» **WORK INSTRUCTIONS**: Each line below is to be set down again exactly.
EXERCISE DATA Start Marker
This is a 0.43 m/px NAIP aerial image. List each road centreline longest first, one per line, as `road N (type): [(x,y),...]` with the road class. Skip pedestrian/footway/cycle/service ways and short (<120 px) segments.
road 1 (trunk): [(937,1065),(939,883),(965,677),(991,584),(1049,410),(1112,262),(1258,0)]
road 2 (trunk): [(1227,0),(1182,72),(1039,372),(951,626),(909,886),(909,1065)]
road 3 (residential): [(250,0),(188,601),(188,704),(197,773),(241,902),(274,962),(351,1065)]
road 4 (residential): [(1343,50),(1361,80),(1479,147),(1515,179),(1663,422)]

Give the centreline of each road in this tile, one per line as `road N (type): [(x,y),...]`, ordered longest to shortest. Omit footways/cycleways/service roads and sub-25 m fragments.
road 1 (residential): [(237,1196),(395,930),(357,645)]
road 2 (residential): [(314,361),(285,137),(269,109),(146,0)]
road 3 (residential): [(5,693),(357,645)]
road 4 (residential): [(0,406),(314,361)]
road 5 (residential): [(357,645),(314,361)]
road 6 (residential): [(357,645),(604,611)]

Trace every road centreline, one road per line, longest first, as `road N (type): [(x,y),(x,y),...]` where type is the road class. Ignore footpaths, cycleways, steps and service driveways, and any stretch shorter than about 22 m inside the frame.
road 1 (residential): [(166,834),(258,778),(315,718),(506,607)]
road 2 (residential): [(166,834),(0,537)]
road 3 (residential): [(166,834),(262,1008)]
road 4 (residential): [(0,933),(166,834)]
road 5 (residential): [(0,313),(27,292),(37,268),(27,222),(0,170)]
EXERCISE DATA End Marker
» **ANSWER BOX**:
This is a 0.43 m/px NAIP aerial image. List each road centreline longest first, one per line, as `road N (type): [(x,y),...]` with the road class. Skip pedestrian/footway/cycle/service ways and short (<120 px) segments.
road 1 (trunk): [(937,1065),(939,883),(965,677),(991,584),(1049,410),(1112,262),(1258,0)]
road 2 (trunk): [(1227,0),(1182,72),(1039,372),(951,626),(909,886),(909,1065)]
road 3 (residential): [(250,0),(188,601),(188,704),(197,773),(241,902),(274,962),(351,1065)]
road 4 (residential): [(1343,50),(1361,80),(1479,147),(1515,179),(1663,422)]

Give the centreline of each road in this tile, one per line as `road N (type): [(x,y),...]`, ordered longest to shortest. Omit footways/cycleways/service roads and sub-25 m fragments.
road 1 (residential): [(237,1196),(395,930),(357,645)]
road 2 (residential): [(314,361),(285,137),(269,109),(146,0)]
road 3 (residential): [(5,693),(357,645)]
road 4 (residential): [(0,406),(314,361)]
road 5 (residential): [(357,645),(314,361)]
road 6 (residential): [(357,645),(604,611)]

Trace every road centreline, one road per line, longest first, as `road N (type): [(x,y),(x,y),...]` where type is the road class. Ignore footpaths, cycleways, steps and service driveways, and any stretch shorter than about 22 m inside the frame.
road 1 (residential): [(166,834),(258,778),(315,718),(506,607)]
road 2 (residential): [(166,834),(0,537)]
road 3 (residential): [(166,834),(262,1008)]
road 4 (residential): [(0,933),(166,834)]
road 5 (residential): [(0,313),(27,292),(37,268),(27,222),(0,170)]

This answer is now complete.